EXERCISE REQUIREMENTS
A verbatim copy of all the data is required, minus any images.

[Records contained in a dataset]
☆ ☆ ☆
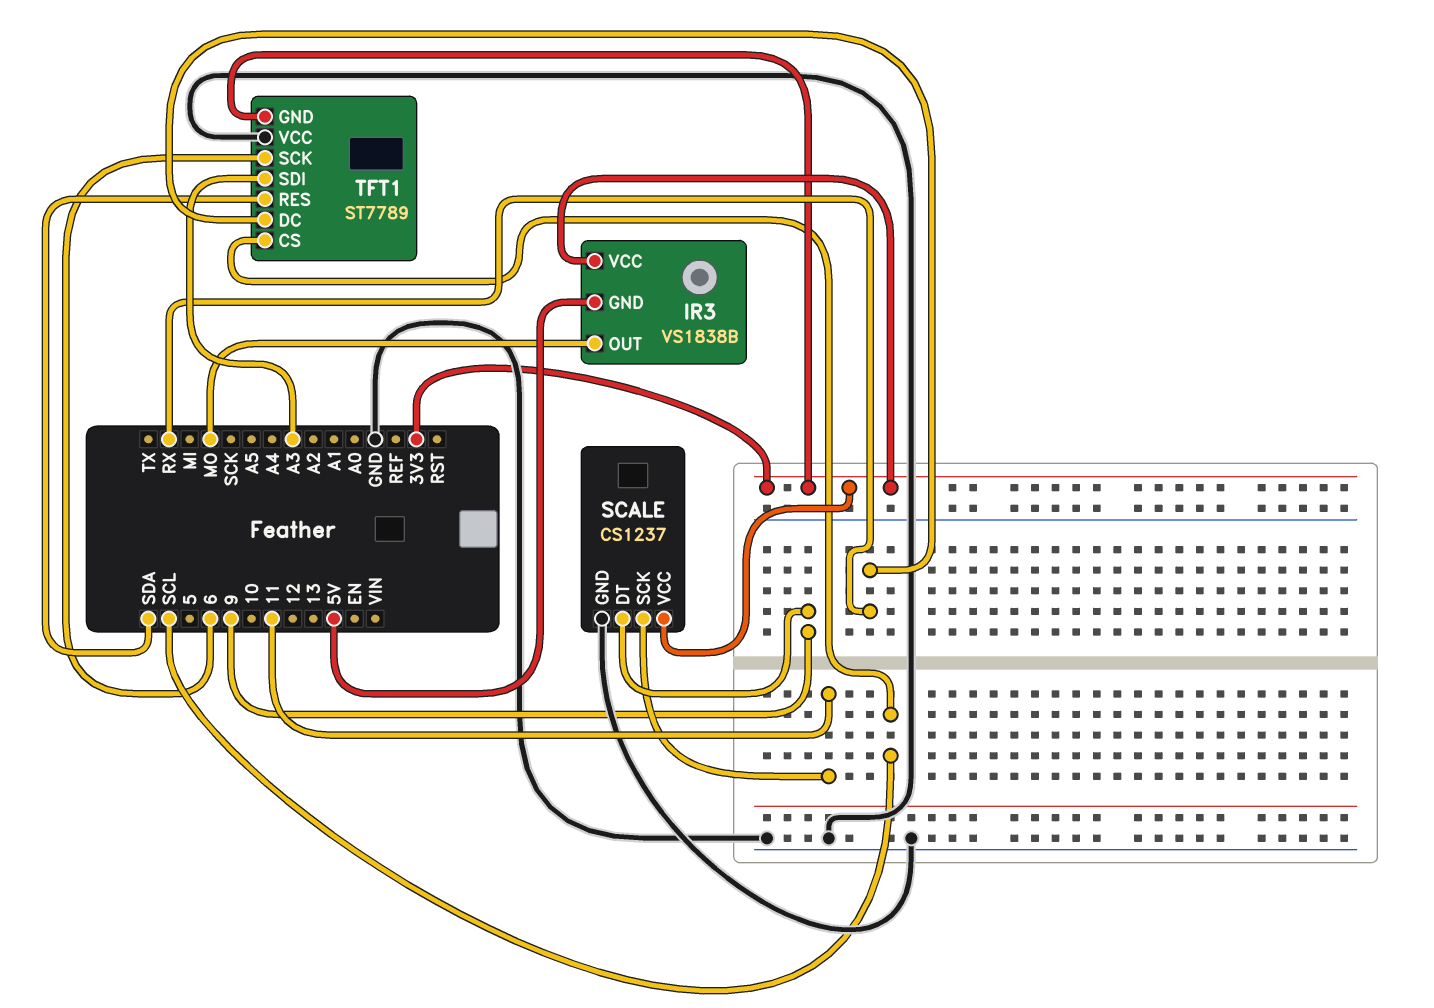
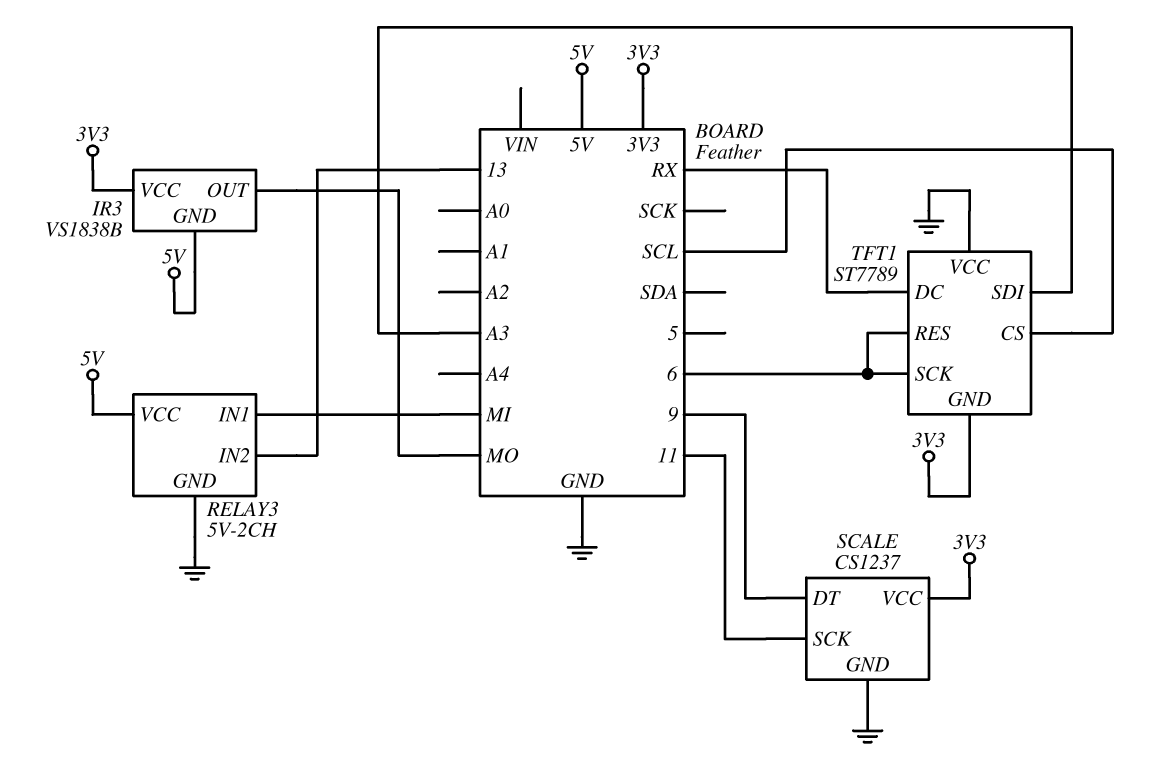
RELAY3: none -> 5V-2CH
RELAY3 pin GND: none -> GND
RELAY3 pin IN1: none -> MI
RELAY3 pin IN2: none -> 13
RELAY3 pin VCC: none -> 5V
TFT1 pin RES: SDA -> 6

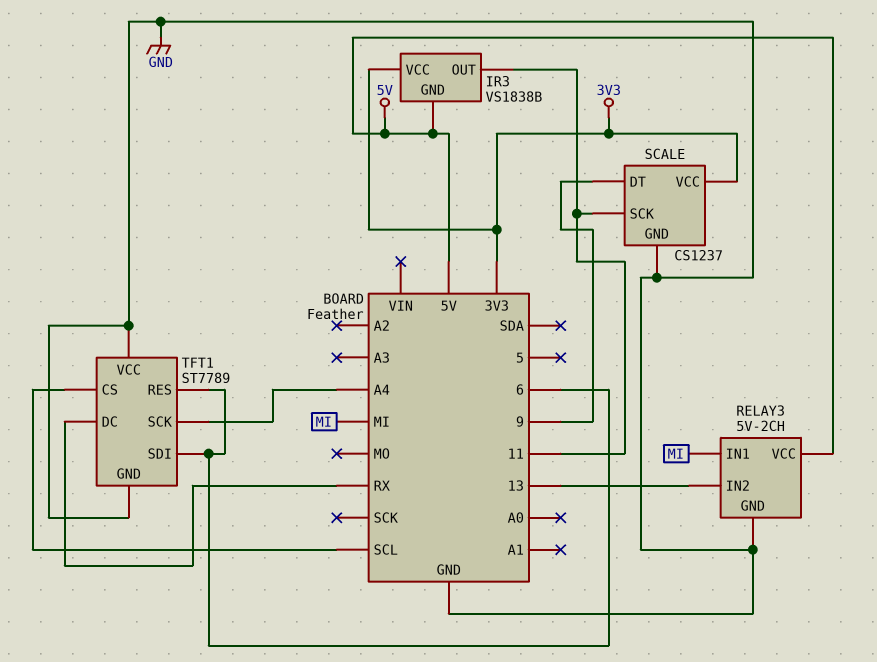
IR3 pin OUT: MO -> 11
TFT1 pin GND: 3V3 -> GND
TFT1 pin SCK: 6 -> A4
TFT1 pin SDI: A3 -> 6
☆ ☆ ☆
YOUR SOLUTION
RELAY3: none -> 5V-2CH
RELAY3 pin GND: none -> GND
RELAY3 pin IN1: none -> MI
RELAY3 pin IN2: none -> 13
RELAY3 pin VCC: none -> 5V
TFT1 pin RES: SDA -> 6

IR3 pin OUT: MO -> 11
TFT1 pin GND: 3V3 -> GND
TFT1 pin SCK: 6 -> A4
TFT1 pin SDI: A3 -> 6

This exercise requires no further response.